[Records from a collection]
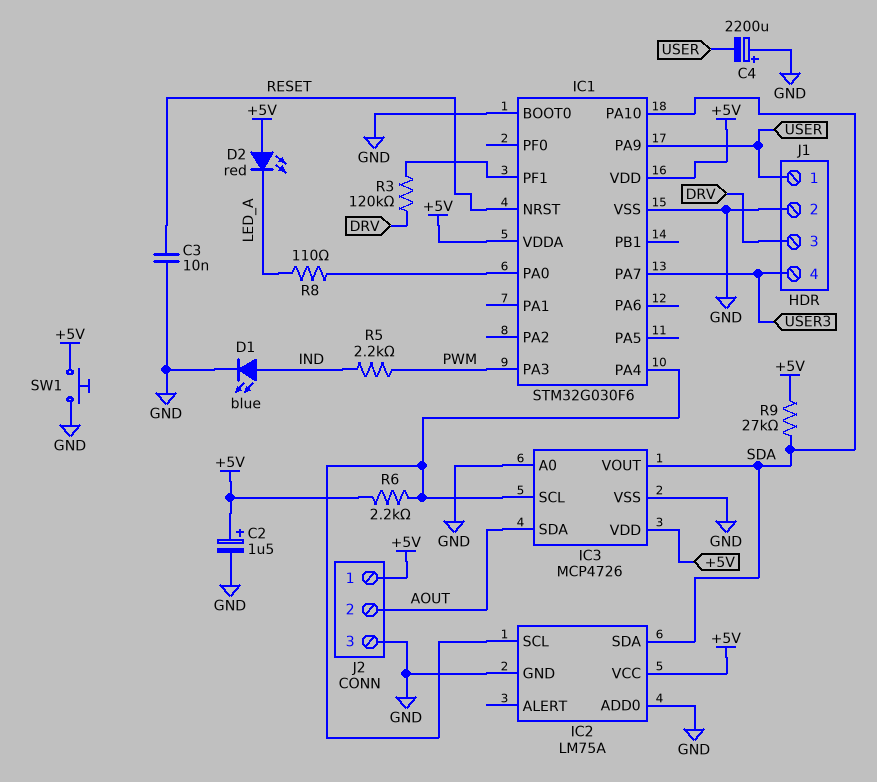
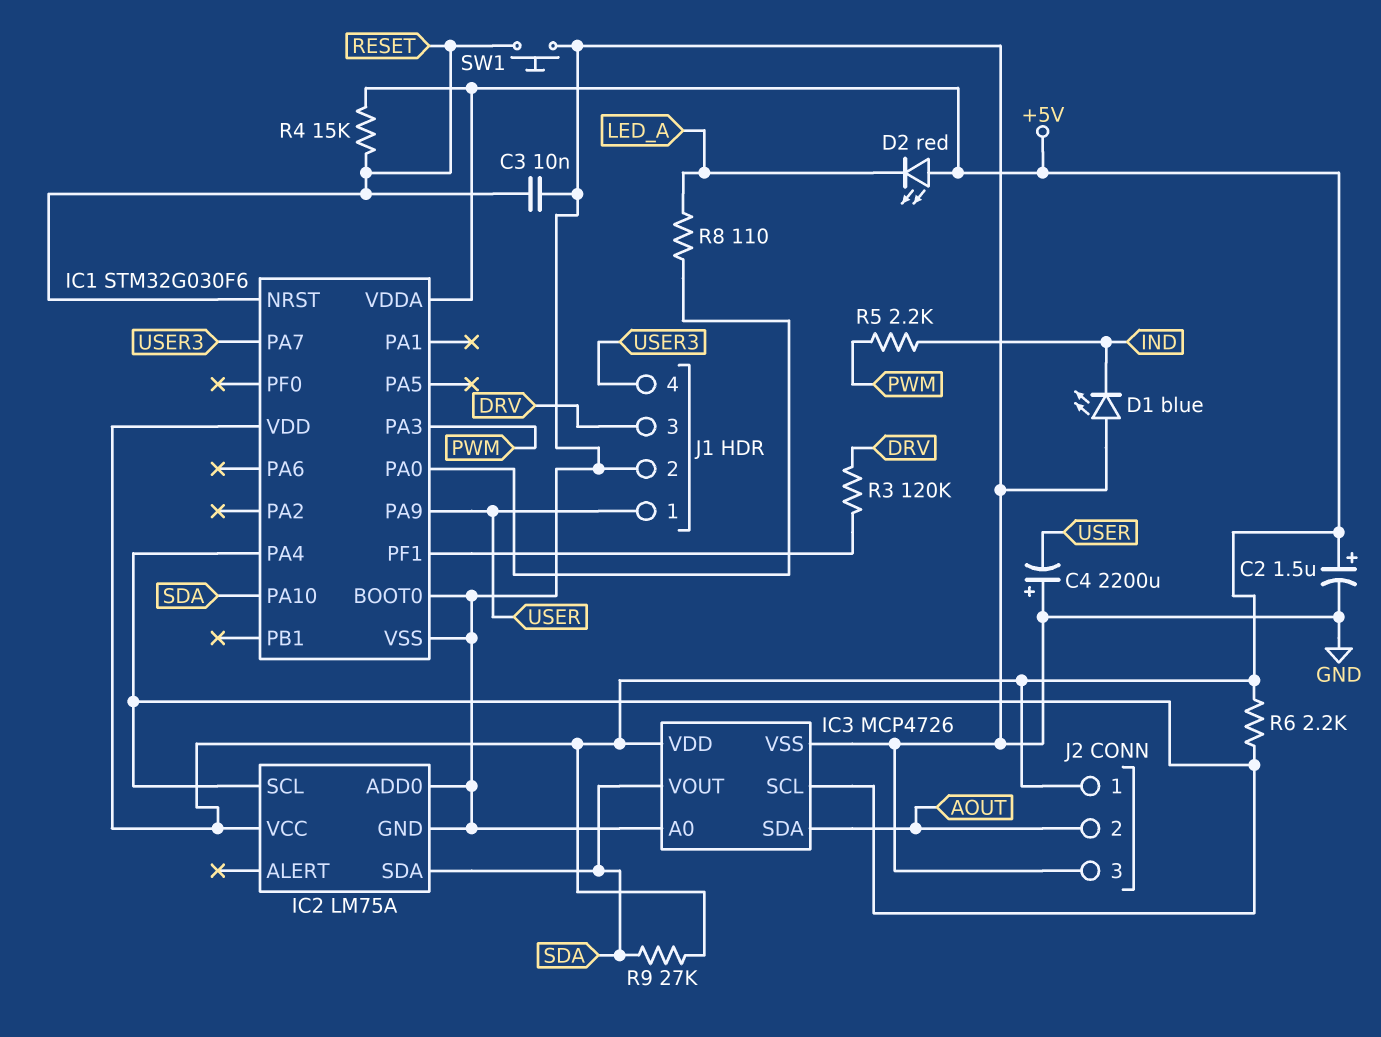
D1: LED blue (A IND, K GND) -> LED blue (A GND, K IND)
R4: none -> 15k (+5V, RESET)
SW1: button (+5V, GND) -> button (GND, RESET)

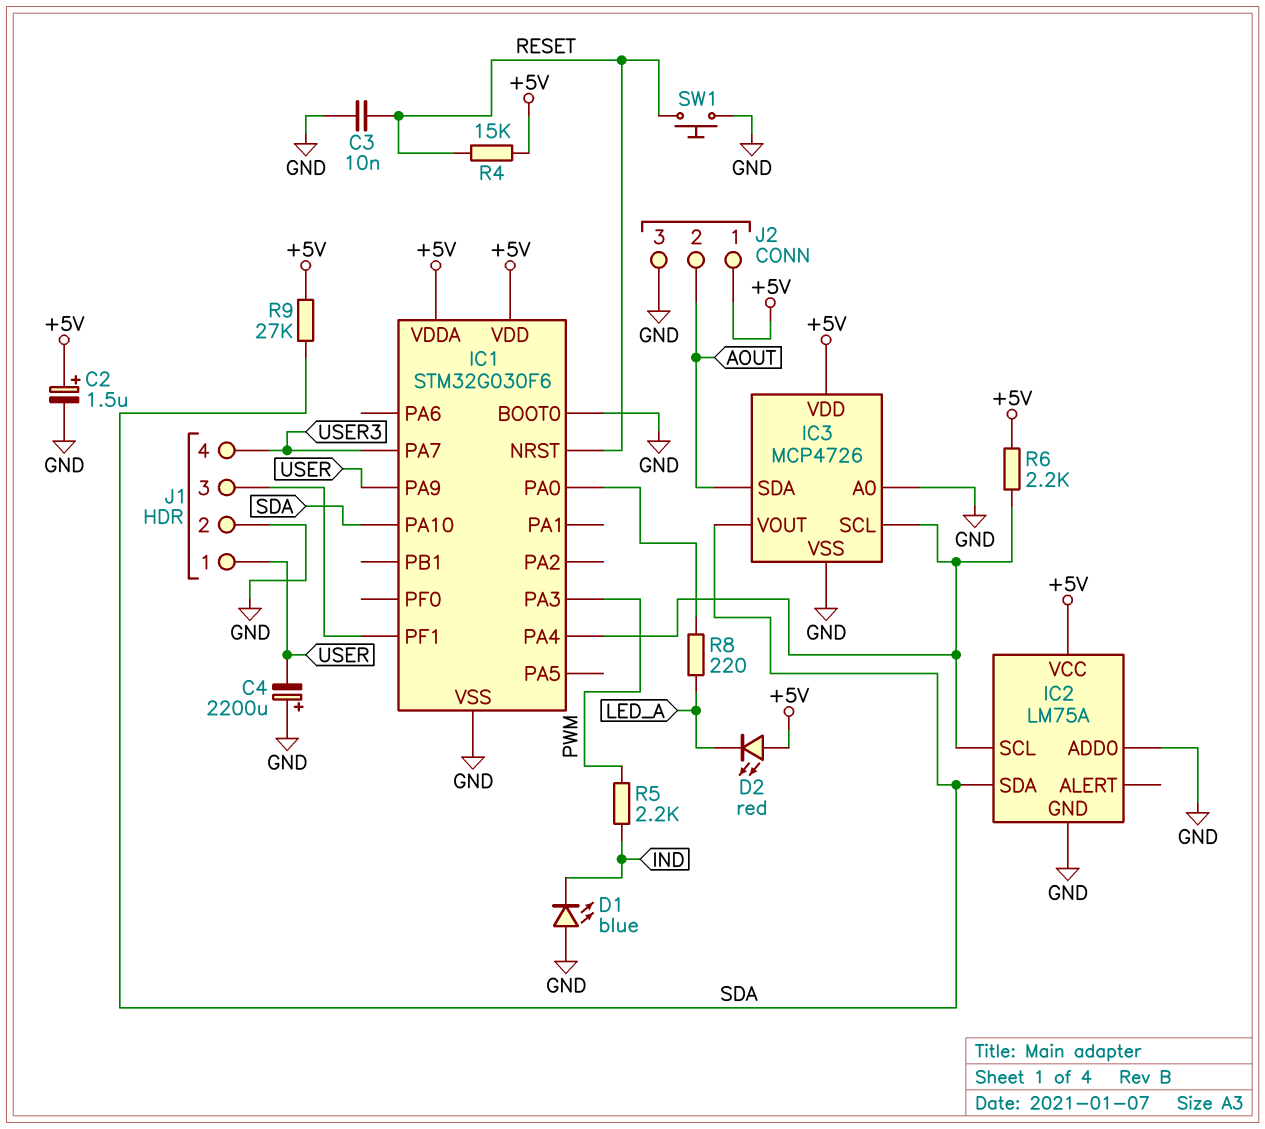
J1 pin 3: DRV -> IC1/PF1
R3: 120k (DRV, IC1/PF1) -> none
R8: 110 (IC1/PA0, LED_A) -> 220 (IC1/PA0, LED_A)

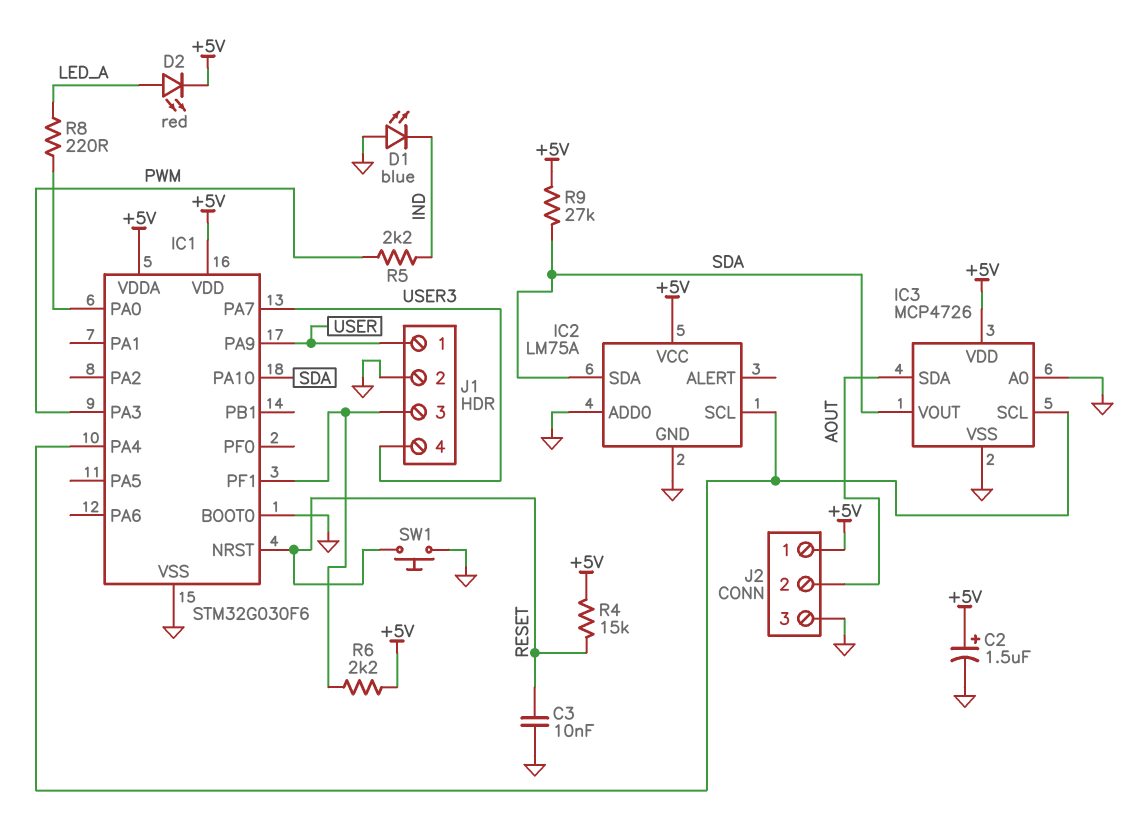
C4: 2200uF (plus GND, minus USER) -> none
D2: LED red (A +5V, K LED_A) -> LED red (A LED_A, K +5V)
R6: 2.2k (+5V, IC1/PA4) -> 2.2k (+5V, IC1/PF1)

Brief -> For the records above, tally the lines holding the word "none". Answer with the number only.

Written answer -> 3